- EXERCISE AIM: The expected answer is every line from the material below that has the word "braun".

- INFORMATION SUPPLIED:
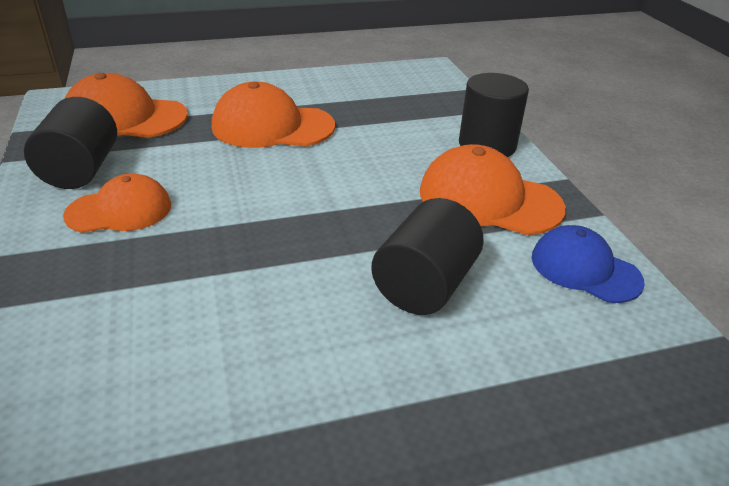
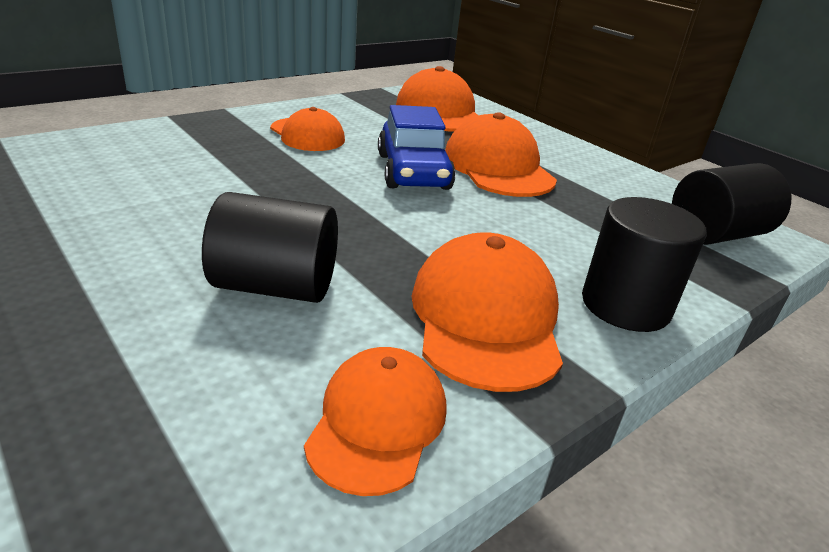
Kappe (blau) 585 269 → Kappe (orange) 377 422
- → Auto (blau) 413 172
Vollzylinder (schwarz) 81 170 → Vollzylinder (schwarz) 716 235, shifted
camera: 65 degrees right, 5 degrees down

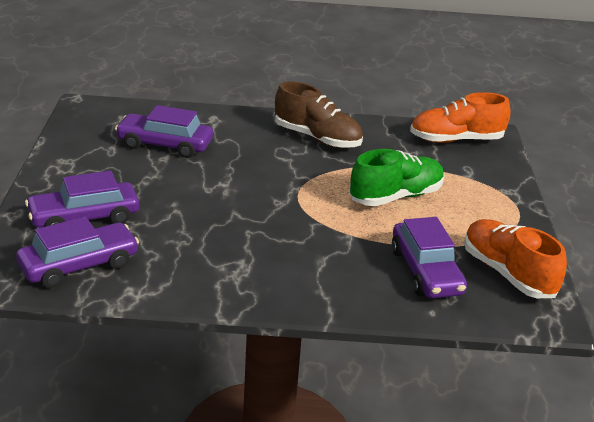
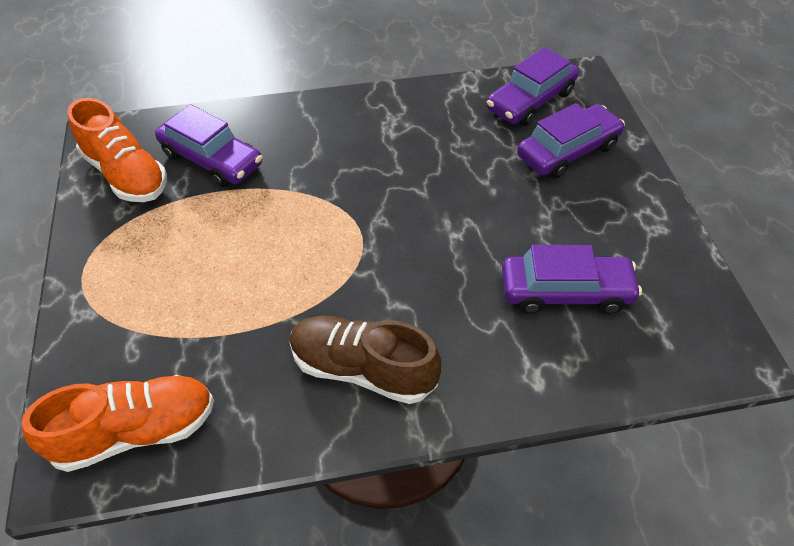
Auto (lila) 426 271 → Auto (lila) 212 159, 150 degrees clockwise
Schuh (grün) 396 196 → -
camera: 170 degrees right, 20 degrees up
---
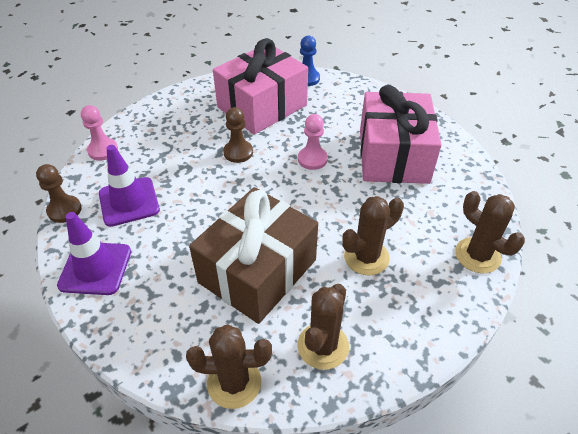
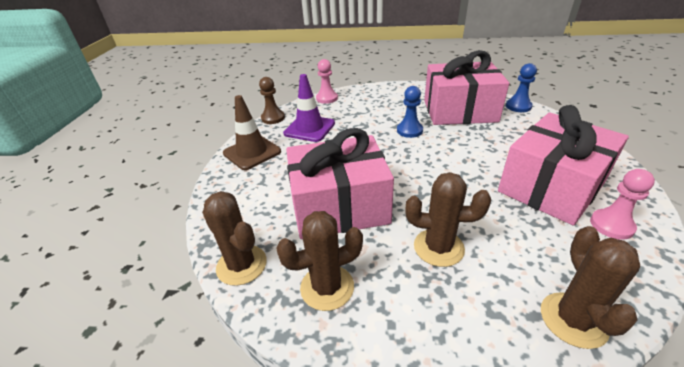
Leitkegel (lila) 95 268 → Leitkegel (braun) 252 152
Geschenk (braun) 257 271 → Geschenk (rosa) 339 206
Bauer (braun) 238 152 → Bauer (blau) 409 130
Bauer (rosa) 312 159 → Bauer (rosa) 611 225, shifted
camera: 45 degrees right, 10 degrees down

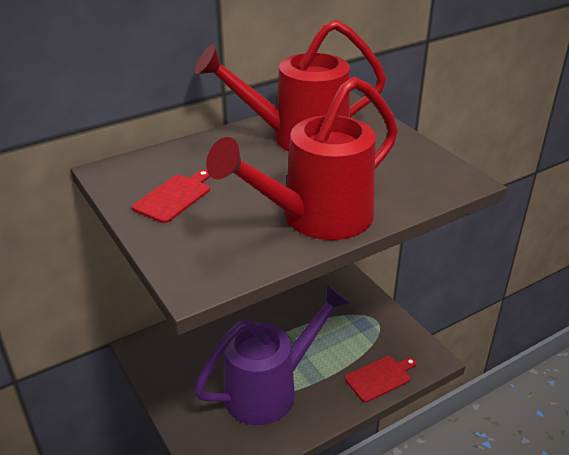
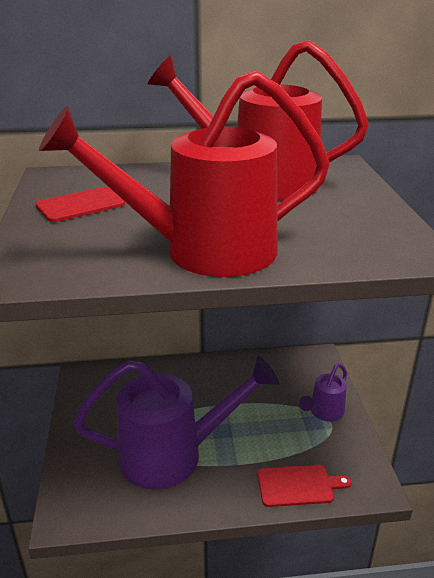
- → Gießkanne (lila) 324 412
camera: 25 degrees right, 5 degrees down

- RESPONSE AREA:
Leitkegel (lila) 95 268 → Leitkegel (braun) 252 152
Geschenk (braun) 257 271 → Geschenk (rosa) 339 206
Bauer (braun) 238 152 → Bauer (blau) 409 130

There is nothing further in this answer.